- Instructions for the task: Keep the pictures out, please, and set down every record exactly.

● ● ● ● ●

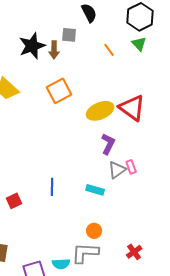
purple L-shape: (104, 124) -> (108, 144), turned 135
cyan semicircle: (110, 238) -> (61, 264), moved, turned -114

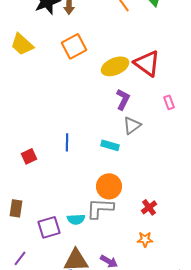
pink rectangle: (131, 167) -> (169, 102), moved
orange circle: (94, 231) -> (109, 186), size x1.6

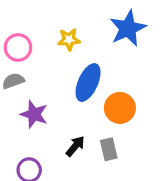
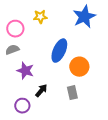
yellow star: (69, 40) -> (40, 17), moved
black arrow: (75, 146) -> (41, 91), moved

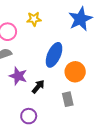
black arrow: (41, 91) -> (38, 87), moved
purple circle: (22, 106) -> (29, 116), moved

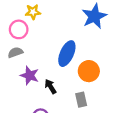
yellow star: (34, 19) -> (33, 12), moved
black arrow: (38, 87) -> (50, 86), turned -72

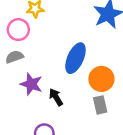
gray rectangle: (81, 100) -> (100, 105), moved

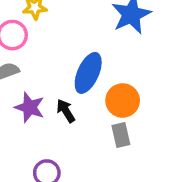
black arrow: (56, 97) -> (66, 111), moved

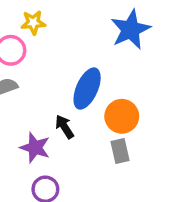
purple star: (30, 107) -> (35, 148), moved

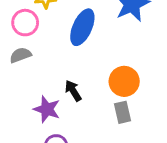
blue ellipse: (87, 89) -> (82, 27), moved

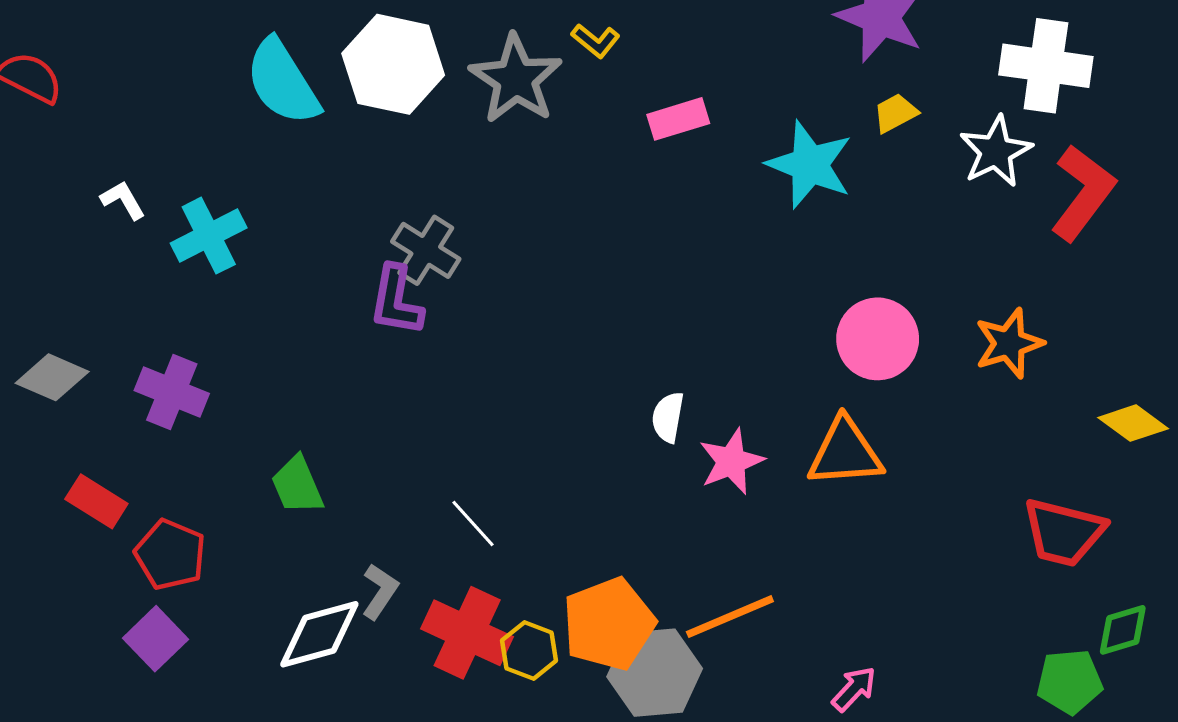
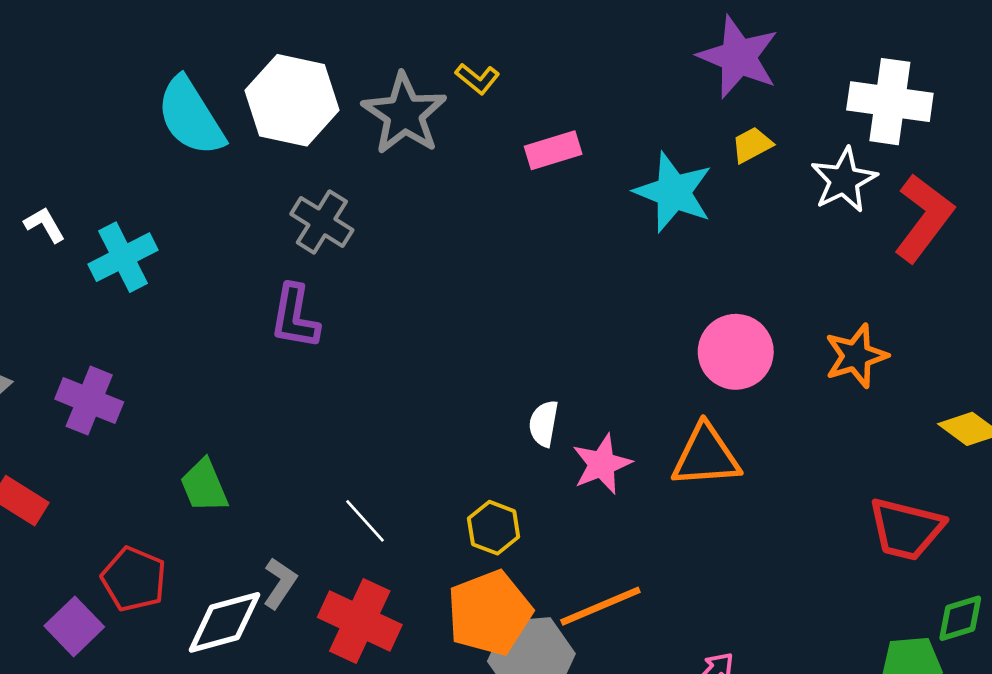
gray cross: (426, 250) -> (322, 222), moved
red pentagon: (170, 555) -> (134, 579), moved
yellow hexagon: (529, 651) -> (494, 528), moved

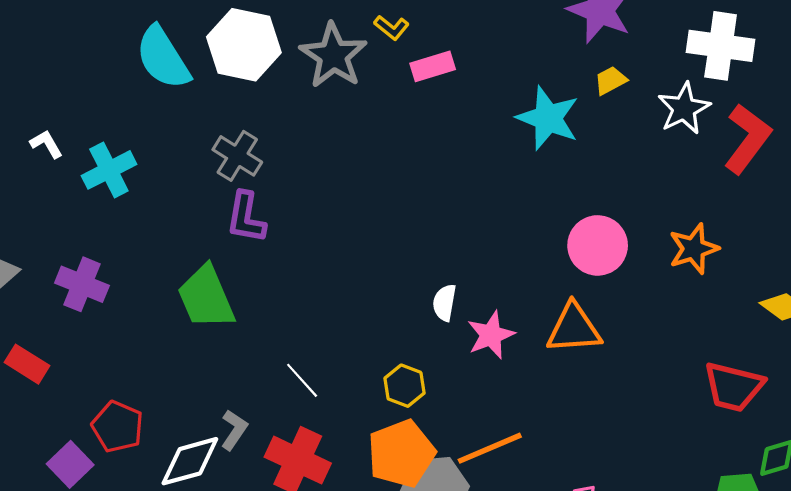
pink rectangle: (553, 150) -> (433, 66), moved
gray cross: (322, 222) -> (237, 156), moved
green trapezoid: (204, 486) -> (206, 297), moved, size x1.5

● ● ● ● ●

- Task solution:
purple L-shape: (104, 124) -> (108, 144), turned 135
cyan semicircle: (110, 238) -> (61, 264), moved, turned -114

pink rectangle: (131, 167) -> (169, 102), moved
orange circle: (94, 231) -> (109, 186), size x1.6

yellow star: (69, 40) -> (40, 17), moved
black arrow: (75, 146) -> (41, 91), moved

black arrow: (41, 91) -> (38, 87), moved
purple circle: (22, 106) -> (29, 116), moved

yellow star: (34, 19) -> (33, 12), moved
black arrow: (38, 87) -> (50, 86), turned -72

gray rectangle: (81, 100) -> (100, 105), moved

black arrow: (56, 97) -> (66, 111), moved

purple star: (30, 107) -> (35, 148), moved

blue ellipse: (87, 89) -> (82, 27), moved

gray cross: (426, 250) -> (322, 222), moved
red pentagon: (170, 555) -> (134, 579), moved
yellow hexagon: (529, 651) -> (494, 528), moved

pink rectangle: (553, 150) -> (433, 66), moved
gray cross: (322, 222) -> (237, 156), moved
green trapezoid: (204, 486) -> (206, 297), moved, size x1.5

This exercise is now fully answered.